WHAT YOU SHOULD DO:
Quote exactly and only this range of lines in the data below: the line that holds "(373, 139) = (493, 206): grey" to the line that holds "(98, 529) = (347, 744): none -> red capsule", both included.

Entries taken from a collection
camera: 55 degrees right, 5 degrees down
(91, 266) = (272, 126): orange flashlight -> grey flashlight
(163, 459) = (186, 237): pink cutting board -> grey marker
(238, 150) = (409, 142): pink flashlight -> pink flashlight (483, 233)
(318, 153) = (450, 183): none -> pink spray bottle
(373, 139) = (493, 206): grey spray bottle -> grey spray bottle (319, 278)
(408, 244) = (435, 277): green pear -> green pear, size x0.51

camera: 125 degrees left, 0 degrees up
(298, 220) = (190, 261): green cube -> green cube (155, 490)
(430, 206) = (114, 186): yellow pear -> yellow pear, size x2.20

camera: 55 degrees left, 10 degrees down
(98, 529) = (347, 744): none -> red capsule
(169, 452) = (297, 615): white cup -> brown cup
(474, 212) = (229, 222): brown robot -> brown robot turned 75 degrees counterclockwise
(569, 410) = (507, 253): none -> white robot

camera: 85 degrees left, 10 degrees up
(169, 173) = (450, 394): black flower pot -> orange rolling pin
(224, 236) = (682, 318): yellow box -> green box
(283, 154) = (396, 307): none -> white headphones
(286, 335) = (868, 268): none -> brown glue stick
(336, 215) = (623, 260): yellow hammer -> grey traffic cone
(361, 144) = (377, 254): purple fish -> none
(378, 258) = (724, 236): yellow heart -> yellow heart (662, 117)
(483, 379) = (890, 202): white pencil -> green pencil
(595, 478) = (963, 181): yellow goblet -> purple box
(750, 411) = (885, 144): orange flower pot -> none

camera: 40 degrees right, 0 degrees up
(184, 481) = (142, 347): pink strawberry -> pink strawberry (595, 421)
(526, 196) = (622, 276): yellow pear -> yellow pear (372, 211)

YOUR RESPONSE:
(373, 139) = (493, 206): grey spray bottle -> grey spray bottle (319, 278)
(408, 244) = (435, 277): green pear -> green pear, size x0.51

camera: 125 degrees left, 0 degrees up
(298, 220) = (190, 261): green cube -> green cube (155, 490)
(430, 206) = (114, 186): yellow pear -> yellow pear, size x2.20

camera: 55 degrees left, 10 degrees down
(98, 529) = (347, 744): none -> red capsule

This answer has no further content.